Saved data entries
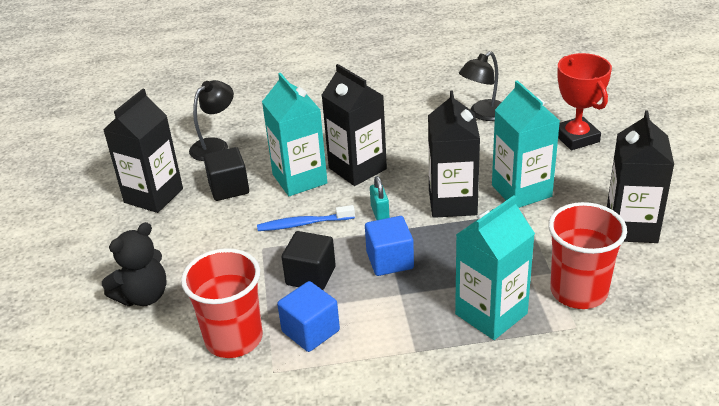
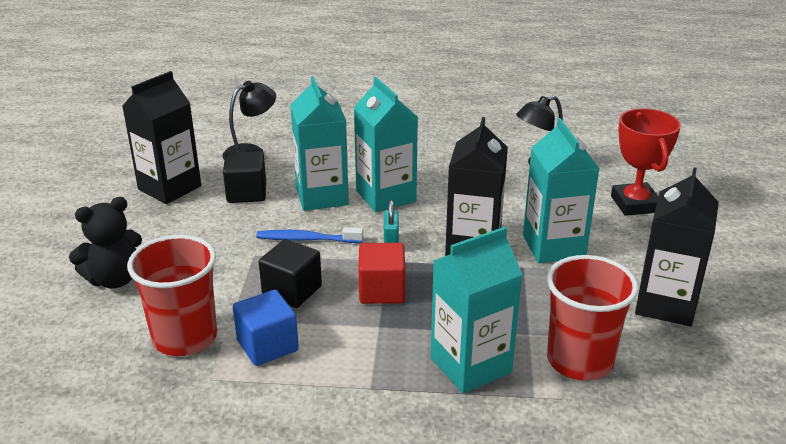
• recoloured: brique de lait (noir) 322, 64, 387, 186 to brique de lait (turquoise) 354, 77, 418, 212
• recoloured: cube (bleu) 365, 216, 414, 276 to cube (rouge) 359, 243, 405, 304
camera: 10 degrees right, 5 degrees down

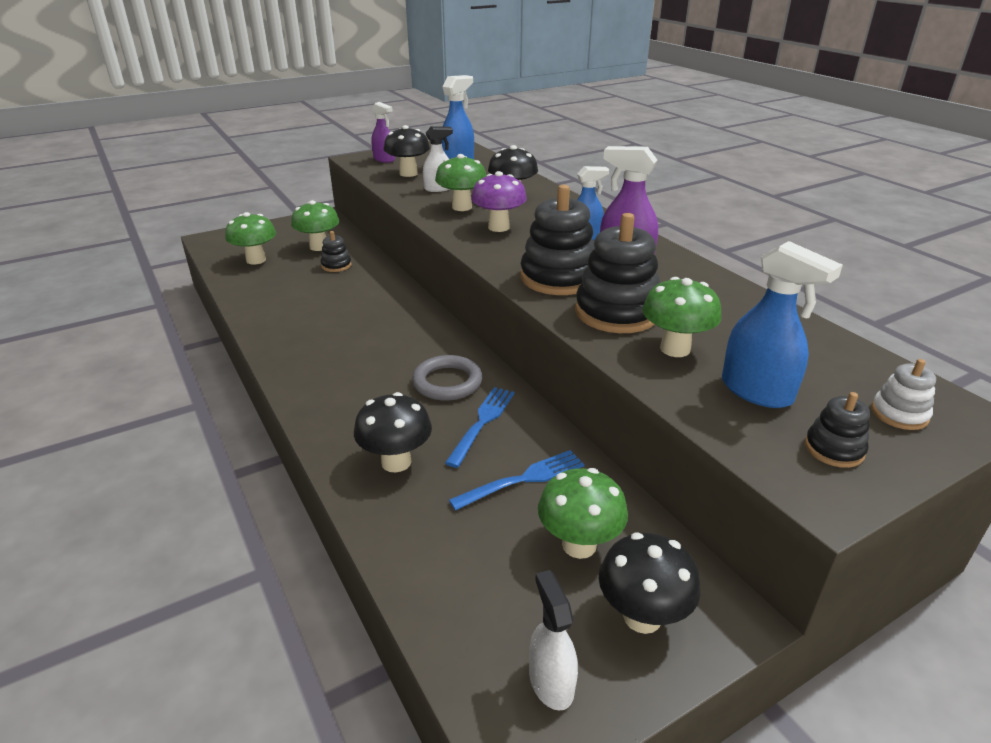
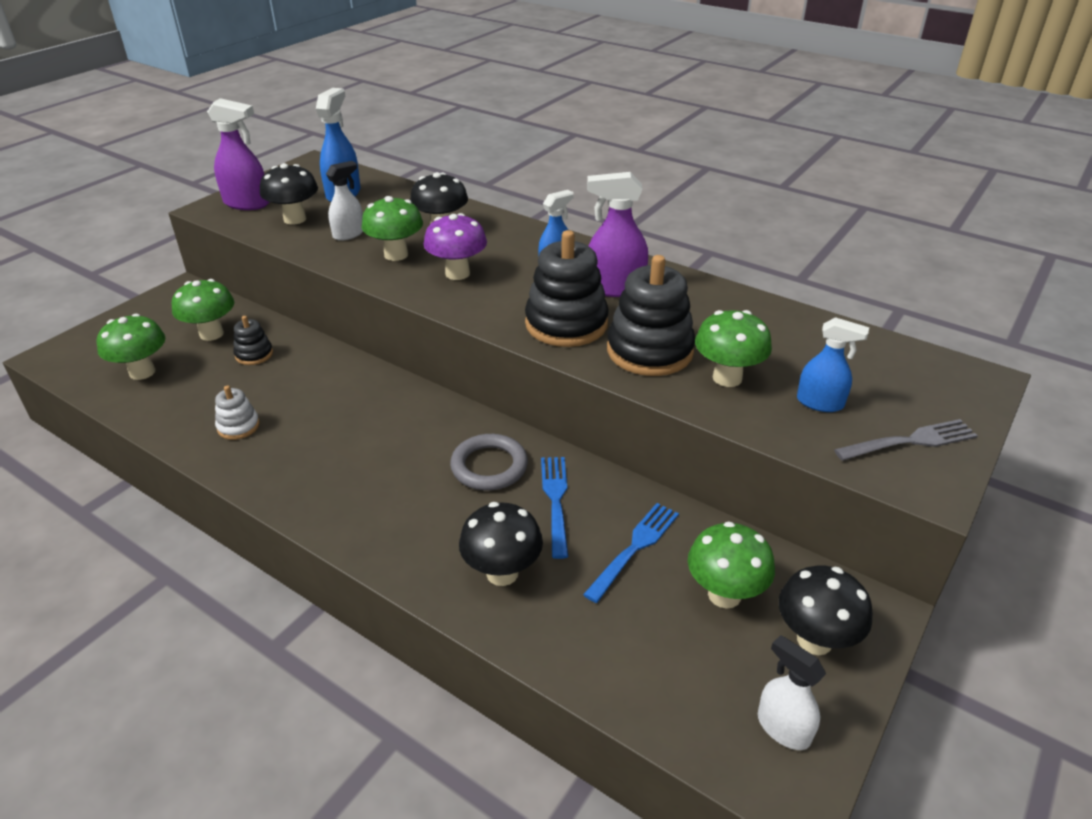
• resized: vaporisateur (violet) 371, 102, 395, 163 = 207, 98, 269, 210 x1.50
• resized: vaporisateur (bleu) 722, 241, 843, 408 = 797, 317, 869, 412 x0.67
• replaced: jouet à empiler (noir) 805, 392, 870, 468 to fourchette (gris) 834, 419, 978, 461
• moved: jouet à empiler (blanc) 871, 359, 936, 430 to 215, 386, 260, 440
camera: 25 degrees left, 5 degrees up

● **Your goal**: Nothing but the lines from the one holding "419, 978, 461" to the end of the entries should be returned, each exactly as it stands.

● **Response area**:
• replaced: jouet à empiler (noir) 805, 392, 870, 468 to fourchette (gris) 834, 419, 978, 461
• moved: jouet à empiler (blanc) 871, 359, 936, 430 to 215, 386, 260, 440
camera: 25 degrees left, 5 degrees up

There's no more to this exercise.